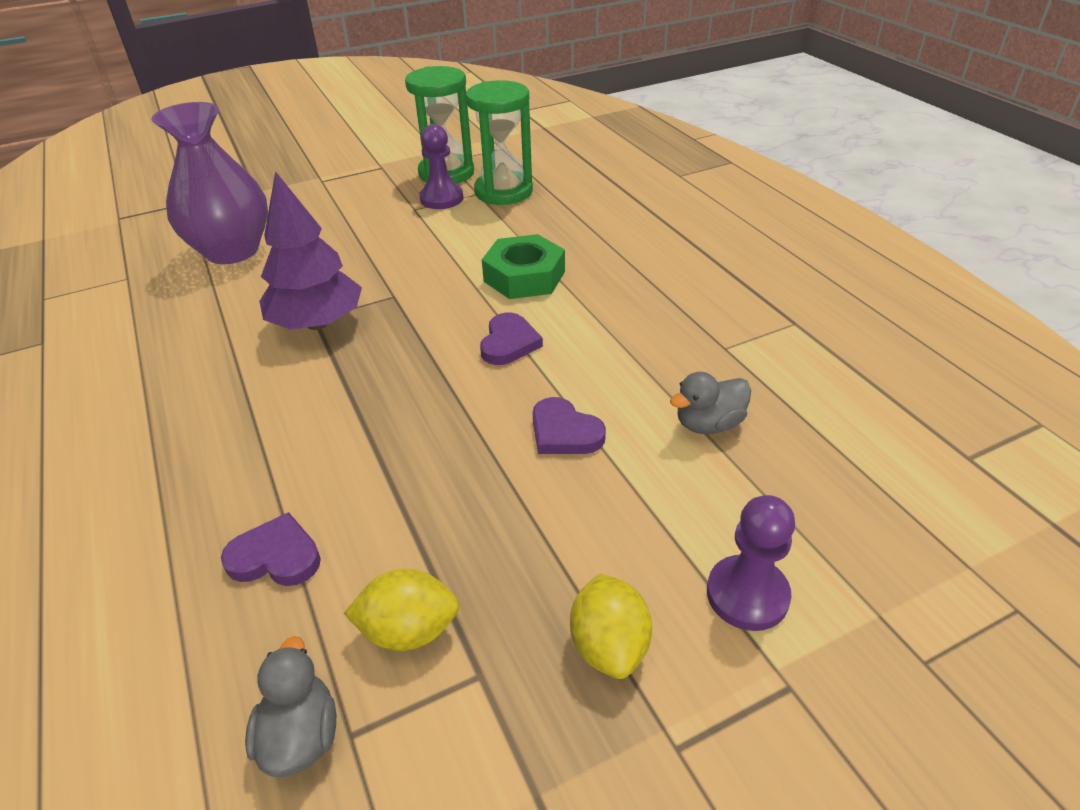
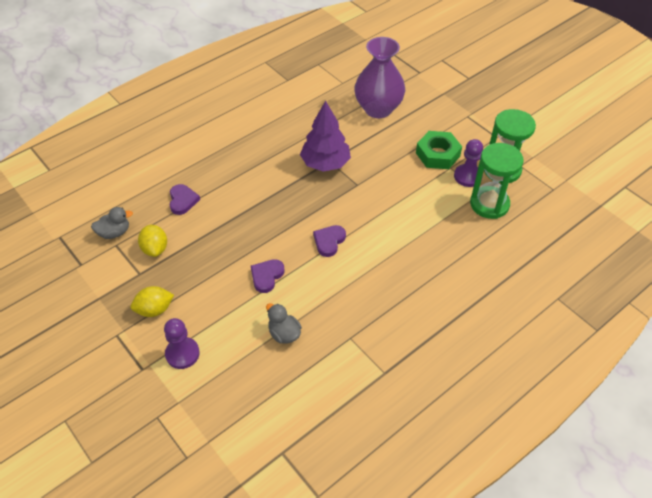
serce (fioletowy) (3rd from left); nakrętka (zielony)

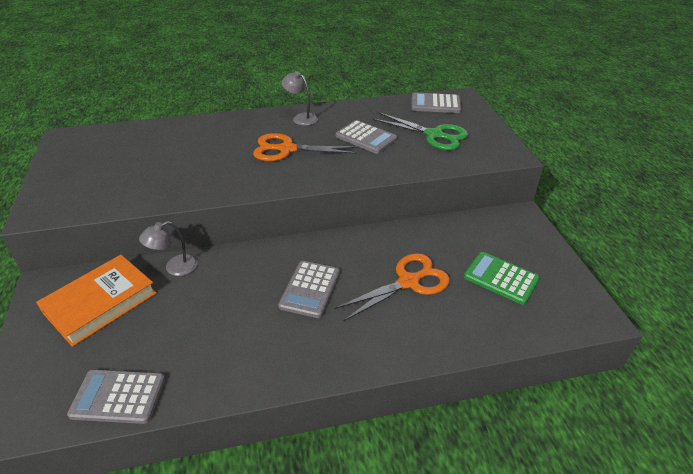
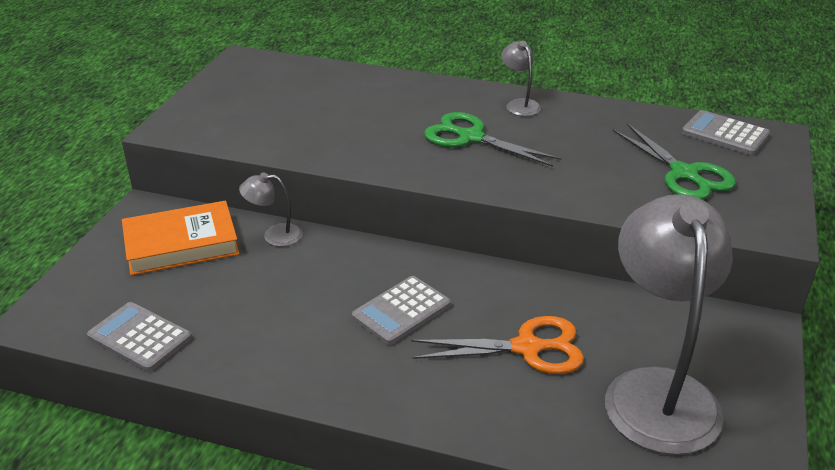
nożyczki (zielony) (1st from left); lampka (szary) (3rd from left); kalkulator (szary) (3rd from left in the first image)

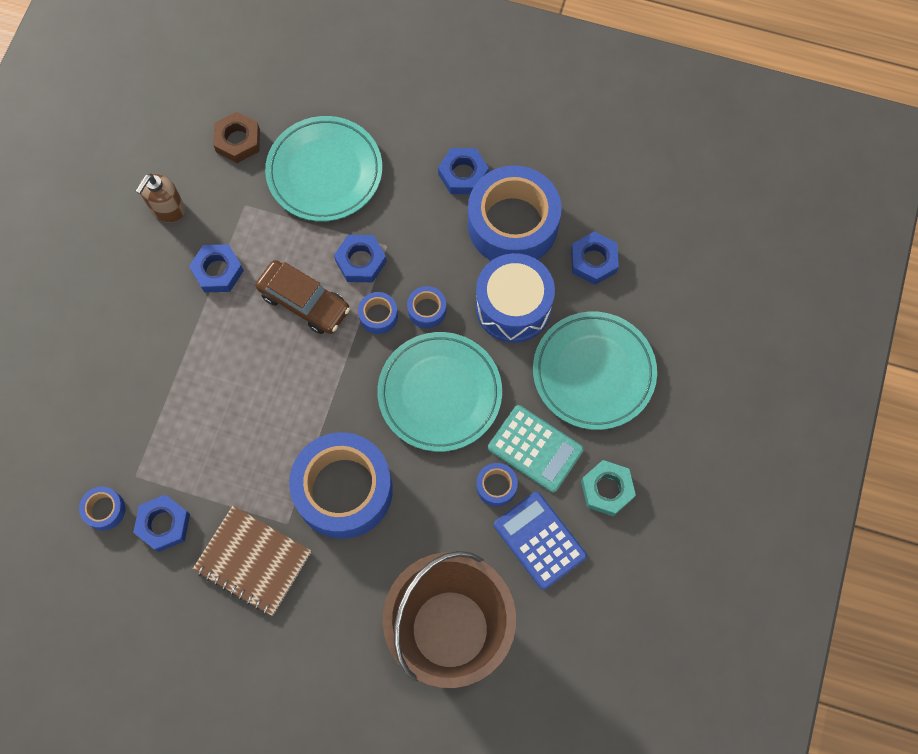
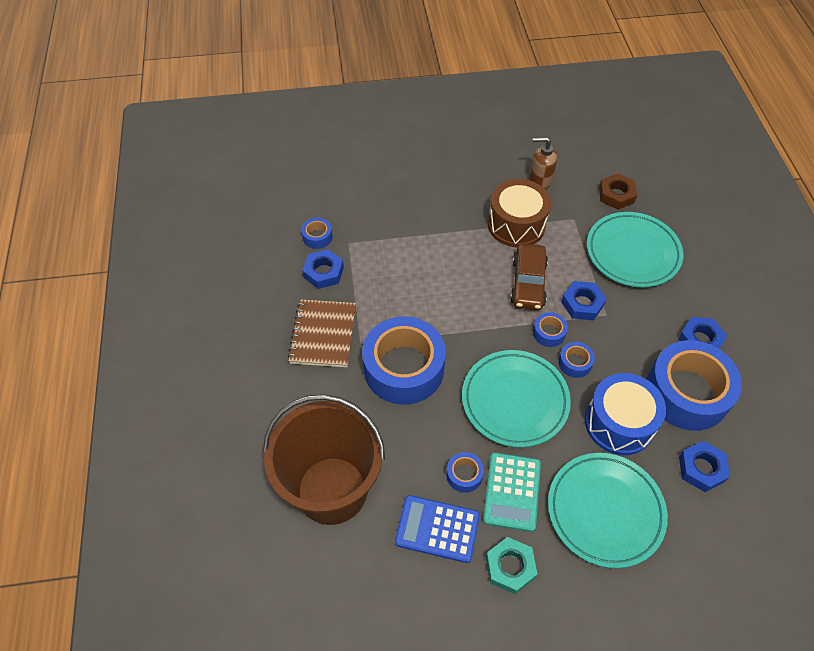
kalkulator (niebieski); bęben (brązowy)

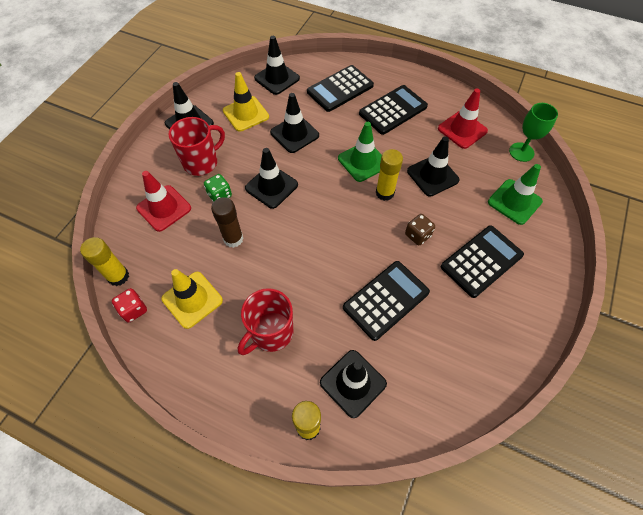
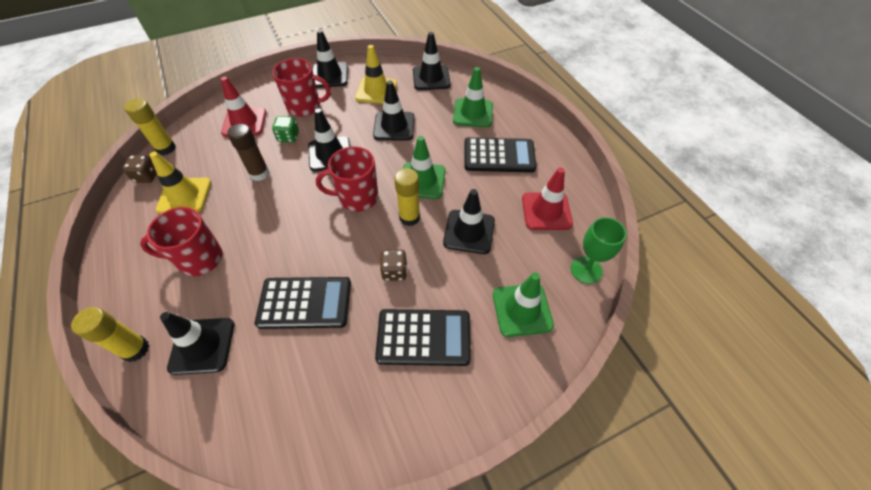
kostka do gry (brązowy) (1st from left); kubek (czerwony) (3rd from left); pachołek (zielony) (2nd from left)

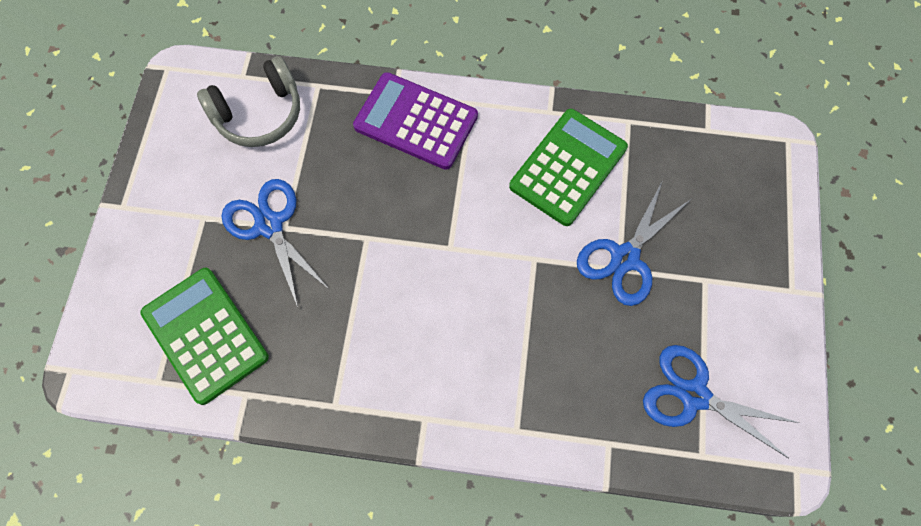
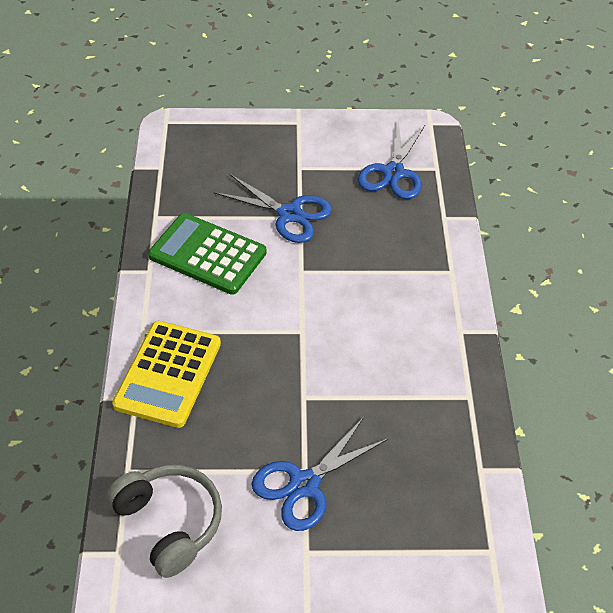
kalkulator (żółty); kalkulator (zielony) (1st from left in the first image)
■ ■ ■ ■
TASK INSTRUCTIONS ::
Only the number is wanted: how many lines in the entries above contain the string "zielony"?

RESPONSE TO THIS TASK ::
4